**Task to carry out:**
Reproduce verbatim the line where "white cube [438,289,491,350]" occurs, along with all following lines down to the last line of the data.

**Supplied material:**
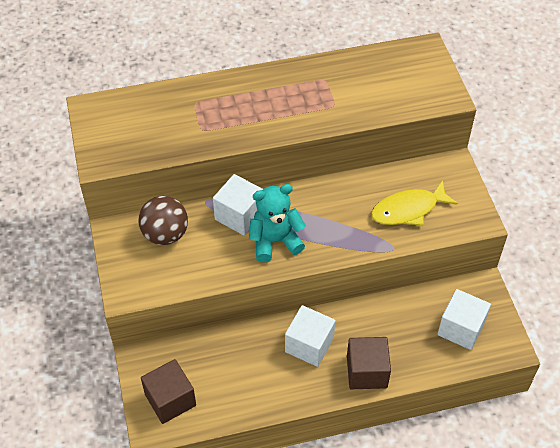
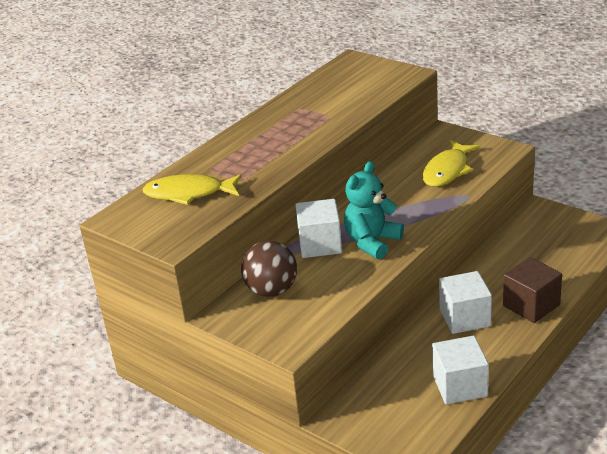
camera: 35 degrees left, 20 degrees down
brown cube [141,359,196,424] -> none
white cube [438,289,491,350] -> white cube moved to [432,336,489,404]
none -> yellow fish [142,174,242,205]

**Answer to this task:**
white cube [438,289,491,350] -> white cube moved to [432,336,489,404]
none -> yellow fish [142,174,242,205]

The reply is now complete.